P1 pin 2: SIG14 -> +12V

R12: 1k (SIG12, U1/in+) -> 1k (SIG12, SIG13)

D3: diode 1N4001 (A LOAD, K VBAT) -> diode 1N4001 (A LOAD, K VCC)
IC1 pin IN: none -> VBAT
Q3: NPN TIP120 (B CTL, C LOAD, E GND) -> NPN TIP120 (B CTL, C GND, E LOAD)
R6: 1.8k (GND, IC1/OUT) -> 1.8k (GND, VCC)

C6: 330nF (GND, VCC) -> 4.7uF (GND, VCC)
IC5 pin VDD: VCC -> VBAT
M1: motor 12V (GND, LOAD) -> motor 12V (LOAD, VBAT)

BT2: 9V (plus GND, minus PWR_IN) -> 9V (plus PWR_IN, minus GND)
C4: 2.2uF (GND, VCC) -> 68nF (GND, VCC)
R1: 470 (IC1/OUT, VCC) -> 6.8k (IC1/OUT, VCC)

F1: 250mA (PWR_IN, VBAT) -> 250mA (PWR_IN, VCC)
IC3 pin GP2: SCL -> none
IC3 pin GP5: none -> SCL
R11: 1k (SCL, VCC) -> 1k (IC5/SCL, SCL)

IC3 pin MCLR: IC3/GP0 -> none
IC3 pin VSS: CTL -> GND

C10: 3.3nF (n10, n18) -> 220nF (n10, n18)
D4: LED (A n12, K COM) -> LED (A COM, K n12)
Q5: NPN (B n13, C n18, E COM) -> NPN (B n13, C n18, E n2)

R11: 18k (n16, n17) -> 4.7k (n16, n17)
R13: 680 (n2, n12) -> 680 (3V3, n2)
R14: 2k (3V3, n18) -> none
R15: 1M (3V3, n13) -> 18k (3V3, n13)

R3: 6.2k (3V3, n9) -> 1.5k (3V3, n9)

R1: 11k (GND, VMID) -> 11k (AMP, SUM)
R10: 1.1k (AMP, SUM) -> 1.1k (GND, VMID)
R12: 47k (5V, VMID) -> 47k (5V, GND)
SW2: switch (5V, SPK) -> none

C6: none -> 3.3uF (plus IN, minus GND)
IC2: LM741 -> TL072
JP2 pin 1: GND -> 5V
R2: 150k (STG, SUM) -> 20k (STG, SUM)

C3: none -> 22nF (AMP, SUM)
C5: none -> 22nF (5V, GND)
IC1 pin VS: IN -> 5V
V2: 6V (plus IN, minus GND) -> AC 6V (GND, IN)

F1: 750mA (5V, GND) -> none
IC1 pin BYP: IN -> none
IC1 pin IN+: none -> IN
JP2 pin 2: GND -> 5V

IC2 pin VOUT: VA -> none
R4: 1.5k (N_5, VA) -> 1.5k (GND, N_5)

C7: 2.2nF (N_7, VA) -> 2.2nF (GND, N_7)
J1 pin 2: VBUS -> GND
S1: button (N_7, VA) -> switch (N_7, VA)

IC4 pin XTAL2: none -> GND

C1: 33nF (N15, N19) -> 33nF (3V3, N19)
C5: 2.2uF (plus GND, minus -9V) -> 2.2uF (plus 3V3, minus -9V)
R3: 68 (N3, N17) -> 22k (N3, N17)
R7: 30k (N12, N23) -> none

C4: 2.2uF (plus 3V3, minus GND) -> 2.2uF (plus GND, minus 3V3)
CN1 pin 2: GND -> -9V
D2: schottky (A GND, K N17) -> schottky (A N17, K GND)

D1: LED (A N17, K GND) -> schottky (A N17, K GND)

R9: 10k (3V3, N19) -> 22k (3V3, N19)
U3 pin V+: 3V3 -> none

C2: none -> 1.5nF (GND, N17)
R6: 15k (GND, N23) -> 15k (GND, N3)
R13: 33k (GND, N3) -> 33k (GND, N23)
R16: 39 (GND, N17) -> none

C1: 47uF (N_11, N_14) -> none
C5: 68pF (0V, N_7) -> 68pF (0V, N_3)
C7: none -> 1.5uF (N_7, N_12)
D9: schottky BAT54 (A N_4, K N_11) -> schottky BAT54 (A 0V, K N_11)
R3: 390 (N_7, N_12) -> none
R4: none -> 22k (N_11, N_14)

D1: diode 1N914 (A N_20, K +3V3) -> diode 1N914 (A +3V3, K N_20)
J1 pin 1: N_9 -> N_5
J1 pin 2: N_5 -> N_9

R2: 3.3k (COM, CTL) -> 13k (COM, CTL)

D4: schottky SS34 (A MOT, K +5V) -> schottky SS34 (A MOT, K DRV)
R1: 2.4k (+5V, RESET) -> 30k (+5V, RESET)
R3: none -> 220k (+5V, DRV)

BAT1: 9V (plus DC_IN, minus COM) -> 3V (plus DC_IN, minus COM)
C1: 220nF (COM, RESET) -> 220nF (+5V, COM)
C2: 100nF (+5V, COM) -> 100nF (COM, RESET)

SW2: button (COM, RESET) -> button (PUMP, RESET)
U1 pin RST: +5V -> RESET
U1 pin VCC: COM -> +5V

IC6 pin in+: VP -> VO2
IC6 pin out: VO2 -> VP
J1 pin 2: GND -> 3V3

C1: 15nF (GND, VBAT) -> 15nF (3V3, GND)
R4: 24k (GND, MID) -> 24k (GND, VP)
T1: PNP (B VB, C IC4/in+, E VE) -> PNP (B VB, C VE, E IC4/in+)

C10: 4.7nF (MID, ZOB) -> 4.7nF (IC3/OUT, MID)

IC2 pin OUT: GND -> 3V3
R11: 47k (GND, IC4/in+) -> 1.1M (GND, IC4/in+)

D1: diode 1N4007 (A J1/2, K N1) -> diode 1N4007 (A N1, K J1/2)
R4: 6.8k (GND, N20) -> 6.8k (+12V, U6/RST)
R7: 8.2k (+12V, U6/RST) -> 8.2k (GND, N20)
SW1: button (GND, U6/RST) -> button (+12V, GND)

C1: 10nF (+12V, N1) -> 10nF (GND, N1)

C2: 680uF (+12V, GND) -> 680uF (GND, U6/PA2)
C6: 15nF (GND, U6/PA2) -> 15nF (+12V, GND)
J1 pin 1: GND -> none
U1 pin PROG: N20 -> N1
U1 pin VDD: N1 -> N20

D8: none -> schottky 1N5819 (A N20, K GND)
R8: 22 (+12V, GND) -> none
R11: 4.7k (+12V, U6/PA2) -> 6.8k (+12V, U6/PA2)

§ **TRY IT**
Show every line from the entries that includes the word "diode".

§ **REPLY**
D3: diode 1N4001 (A LOAD, K VBAT) -> diode 1N4001 (A LOAD, K VCC)
D1: diode 1N914 (A N_20, K +3V3) -> diode 1N914 (A +3V3, K N_20)
D1: diode 1N4007 (A J1/2, K N1) -> diode 1N4007 (A N1, K J1/2)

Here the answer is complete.